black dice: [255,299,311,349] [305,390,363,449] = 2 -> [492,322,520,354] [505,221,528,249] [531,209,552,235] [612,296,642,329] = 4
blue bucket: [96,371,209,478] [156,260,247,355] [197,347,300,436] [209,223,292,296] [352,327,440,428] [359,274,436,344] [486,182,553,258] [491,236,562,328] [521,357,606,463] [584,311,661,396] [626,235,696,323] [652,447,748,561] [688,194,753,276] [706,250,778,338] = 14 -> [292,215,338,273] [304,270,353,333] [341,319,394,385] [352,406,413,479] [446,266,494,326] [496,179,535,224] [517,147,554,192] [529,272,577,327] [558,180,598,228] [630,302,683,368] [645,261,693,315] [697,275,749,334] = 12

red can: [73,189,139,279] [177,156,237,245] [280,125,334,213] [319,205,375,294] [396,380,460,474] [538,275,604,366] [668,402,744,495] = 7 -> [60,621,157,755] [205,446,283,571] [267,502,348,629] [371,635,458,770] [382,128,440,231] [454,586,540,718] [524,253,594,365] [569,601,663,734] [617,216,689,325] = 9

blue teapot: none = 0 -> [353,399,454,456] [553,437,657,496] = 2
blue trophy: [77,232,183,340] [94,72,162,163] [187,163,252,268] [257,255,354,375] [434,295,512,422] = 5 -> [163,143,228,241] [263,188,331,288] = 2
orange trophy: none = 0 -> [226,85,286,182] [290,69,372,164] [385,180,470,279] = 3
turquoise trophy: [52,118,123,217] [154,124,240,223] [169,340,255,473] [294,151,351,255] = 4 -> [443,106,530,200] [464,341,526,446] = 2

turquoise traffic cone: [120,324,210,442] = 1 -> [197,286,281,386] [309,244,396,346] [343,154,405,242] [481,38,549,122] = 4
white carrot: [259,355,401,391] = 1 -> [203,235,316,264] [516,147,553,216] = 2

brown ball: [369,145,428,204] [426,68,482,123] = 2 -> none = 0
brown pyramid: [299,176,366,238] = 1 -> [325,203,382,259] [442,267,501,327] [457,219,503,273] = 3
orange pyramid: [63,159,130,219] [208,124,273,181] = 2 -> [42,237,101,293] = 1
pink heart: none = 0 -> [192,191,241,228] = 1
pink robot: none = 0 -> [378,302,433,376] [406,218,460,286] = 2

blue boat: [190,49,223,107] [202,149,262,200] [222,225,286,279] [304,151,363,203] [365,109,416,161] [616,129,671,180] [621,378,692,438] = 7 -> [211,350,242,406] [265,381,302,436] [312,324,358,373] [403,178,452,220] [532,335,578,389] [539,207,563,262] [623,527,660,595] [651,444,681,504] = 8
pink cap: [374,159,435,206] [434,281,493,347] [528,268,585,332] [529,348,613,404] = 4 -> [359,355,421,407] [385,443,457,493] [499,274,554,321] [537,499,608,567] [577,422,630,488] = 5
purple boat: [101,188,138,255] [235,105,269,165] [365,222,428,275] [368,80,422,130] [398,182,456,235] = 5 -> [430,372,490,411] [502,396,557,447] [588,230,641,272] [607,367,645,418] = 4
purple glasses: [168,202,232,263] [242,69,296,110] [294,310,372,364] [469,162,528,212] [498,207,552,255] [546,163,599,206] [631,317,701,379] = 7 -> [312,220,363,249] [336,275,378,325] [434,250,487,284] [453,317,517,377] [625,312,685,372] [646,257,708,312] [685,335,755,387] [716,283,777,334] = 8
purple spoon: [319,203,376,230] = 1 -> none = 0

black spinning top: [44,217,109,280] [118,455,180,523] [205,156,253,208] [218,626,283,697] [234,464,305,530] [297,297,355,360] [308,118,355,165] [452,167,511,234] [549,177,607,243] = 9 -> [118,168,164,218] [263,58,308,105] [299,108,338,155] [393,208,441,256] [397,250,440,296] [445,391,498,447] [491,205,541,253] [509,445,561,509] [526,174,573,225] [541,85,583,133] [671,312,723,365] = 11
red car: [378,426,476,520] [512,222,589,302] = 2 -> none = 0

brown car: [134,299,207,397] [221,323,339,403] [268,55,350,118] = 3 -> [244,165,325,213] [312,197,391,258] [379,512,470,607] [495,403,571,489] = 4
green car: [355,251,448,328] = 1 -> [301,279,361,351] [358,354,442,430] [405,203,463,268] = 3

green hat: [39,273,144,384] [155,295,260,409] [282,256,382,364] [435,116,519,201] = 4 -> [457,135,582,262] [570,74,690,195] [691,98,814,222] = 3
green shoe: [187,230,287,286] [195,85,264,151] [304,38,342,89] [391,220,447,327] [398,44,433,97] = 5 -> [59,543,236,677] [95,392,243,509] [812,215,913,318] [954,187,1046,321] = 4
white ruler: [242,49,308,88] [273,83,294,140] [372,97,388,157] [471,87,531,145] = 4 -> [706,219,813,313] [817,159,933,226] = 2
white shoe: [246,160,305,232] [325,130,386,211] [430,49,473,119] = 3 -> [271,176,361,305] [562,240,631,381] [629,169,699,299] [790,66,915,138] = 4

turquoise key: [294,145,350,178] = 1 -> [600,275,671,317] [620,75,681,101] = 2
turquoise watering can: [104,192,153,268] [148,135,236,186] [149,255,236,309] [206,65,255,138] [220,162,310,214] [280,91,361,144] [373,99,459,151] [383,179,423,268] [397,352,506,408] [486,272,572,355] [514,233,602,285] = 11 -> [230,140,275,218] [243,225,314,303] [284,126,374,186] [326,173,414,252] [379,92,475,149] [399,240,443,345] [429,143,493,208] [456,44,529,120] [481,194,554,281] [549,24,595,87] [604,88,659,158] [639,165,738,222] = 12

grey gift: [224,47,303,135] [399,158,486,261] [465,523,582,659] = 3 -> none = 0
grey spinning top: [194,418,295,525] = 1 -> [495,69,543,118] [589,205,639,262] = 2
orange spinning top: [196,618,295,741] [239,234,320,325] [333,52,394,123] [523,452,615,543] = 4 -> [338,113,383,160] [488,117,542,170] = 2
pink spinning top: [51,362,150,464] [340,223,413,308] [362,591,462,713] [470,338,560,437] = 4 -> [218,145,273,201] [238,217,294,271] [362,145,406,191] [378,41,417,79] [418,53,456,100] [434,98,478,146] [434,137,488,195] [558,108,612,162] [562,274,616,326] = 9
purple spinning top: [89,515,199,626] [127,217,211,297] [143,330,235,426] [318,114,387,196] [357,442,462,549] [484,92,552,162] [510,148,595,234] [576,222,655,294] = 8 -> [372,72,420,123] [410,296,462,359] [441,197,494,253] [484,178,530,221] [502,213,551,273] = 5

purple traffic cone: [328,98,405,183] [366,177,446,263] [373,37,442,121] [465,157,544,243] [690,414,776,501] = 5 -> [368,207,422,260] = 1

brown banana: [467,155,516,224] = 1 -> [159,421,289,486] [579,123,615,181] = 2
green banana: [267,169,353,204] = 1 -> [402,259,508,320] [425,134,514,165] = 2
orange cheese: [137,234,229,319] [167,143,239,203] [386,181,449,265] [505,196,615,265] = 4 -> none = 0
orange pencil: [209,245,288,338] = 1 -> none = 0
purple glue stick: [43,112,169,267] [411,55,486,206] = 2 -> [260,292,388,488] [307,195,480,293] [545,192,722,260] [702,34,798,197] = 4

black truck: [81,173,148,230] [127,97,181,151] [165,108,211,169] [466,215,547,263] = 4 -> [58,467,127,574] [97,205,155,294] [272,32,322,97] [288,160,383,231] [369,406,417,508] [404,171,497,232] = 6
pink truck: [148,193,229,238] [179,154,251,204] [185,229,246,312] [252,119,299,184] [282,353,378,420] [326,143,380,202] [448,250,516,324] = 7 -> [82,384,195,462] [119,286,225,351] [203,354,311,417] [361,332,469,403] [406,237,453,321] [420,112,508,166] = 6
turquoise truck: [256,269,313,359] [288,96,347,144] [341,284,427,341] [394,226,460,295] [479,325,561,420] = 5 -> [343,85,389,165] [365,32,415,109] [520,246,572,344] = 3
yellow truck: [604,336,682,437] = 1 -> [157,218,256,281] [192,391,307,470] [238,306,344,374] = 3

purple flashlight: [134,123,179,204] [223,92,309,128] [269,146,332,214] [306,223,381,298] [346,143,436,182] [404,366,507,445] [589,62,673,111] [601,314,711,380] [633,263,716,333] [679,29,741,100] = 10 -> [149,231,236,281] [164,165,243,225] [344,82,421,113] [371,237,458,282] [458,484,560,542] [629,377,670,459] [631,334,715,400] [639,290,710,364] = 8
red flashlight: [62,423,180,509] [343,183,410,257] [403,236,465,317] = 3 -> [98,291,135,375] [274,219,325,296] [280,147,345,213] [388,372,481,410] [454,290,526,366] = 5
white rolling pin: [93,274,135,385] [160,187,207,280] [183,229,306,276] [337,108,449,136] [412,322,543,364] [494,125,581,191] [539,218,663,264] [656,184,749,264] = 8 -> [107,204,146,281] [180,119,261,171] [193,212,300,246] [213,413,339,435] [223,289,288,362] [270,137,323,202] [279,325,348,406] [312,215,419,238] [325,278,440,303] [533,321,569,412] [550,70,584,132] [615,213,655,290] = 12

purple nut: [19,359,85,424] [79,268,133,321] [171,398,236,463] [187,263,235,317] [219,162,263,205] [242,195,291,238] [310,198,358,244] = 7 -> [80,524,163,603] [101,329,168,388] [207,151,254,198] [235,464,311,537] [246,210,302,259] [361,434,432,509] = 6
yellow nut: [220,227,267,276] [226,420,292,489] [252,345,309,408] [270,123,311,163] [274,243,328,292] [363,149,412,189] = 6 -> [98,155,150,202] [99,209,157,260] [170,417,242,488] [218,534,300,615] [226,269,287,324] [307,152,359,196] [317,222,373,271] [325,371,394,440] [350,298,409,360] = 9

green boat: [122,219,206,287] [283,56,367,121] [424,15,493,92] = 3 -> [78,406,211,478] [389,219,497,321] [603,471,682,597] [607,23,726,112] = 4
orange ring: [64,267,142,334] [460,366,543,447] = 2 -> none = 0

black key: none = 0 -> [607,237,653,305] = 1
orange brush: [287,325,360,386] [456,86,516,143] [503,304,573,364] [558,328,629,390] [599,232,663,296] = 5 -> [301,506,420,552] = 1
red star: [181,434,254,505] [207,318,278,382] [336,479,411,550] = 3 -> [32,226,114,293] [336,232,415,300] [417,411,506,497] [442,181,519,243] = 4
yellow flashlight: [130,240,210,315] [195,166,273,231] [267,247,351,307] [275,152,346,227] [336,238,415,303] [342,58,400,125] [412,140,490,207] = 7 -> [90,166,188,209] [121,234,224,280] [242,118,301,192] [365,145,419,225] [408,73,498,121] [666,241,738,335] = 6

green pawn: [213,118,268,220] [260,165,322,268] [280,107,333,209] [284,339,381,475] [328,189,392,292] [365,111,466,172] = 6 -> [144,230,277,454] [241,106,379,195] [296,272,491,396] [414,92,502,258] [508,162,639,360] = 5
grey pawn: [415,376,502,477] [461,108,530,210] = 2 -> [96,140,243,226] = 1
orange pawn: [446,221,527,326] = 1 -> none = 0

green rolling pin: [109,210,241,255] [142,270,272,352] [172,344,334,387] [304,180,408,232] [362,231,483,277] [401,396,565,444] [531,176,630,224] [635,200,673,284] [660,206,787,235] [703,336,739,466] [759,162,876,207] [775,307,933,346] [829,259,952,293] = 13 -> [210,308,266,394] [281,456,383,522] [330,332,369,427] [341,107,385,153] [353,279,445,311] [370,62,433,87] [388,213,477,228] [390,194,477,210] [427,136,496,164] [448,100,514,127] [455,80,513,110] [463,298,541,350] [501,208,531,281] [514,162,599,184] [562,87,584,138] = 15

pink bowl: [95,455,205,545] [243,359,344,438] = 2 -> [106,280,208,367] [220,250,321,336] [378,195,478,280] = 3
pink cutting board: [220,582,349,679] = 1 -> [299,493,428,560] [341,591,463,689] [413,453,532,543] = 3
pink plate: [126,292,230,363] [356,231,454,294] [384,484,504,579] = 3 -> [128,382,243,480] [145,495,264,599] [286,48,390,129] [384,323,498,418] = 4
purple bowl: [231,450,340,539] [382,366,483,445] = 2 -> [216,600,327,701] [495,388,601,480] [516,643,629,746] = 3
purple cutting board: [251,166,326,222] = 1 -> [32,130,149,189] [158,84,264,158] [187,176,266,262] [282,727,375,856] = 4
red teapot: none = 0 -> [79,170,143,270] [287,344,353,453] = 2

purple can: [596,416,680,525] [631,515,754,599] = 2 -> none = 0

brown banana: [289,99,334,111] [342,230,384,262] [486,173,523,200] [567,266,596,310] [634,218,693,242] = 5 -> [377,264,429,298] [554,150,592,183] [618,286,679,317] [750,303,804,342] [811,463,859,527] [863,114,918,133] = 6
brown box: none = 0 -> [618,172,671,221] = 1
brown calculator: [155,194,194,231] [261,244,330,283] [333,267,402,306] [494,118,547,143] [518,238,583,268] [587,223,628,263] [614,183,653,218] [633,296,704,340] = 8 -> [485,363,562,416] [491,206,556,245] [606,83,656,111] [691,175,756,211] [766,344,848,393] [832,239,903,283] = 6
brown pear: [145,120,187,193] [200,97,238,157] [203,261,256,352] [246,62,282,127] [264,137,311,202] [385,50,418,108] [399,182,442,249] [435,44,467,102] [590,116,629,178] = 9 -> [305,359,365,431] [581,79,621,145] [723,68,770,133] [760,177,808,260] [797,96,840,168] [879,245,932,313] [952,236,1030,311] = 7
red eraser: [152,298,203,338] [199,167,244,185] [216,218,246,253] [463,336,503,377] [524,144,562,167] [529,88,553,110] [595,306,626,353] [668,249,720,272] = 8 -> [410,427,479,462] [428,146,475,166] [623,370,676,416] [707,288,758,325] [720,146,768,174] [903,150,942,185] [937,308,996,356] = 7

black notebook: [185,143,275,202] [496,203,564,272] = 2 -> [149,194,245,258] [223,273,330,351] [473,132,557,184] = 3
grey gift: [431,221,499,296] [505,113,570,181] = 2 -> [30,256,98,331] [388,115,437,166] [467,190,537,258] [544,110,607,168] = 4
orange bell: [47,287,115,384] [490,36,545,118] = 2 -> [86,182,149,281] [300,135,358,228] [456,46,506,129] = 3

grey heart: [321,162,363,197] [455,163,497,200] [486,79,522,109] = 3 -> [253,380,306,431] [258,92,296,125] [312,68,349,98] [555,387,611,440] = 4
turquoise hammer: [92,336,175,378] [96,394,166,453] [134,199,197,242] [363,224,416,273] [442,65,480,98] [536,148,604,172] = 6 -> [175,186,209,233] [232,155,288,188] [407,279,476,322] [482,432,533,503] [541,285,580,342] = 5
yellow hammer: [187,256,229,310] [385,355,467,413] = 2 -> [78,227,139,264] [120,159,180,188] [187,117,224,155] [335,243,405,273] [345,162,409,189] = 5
_ _ _
One number should be returned: how many lines in the records contain the word "pyramid".

2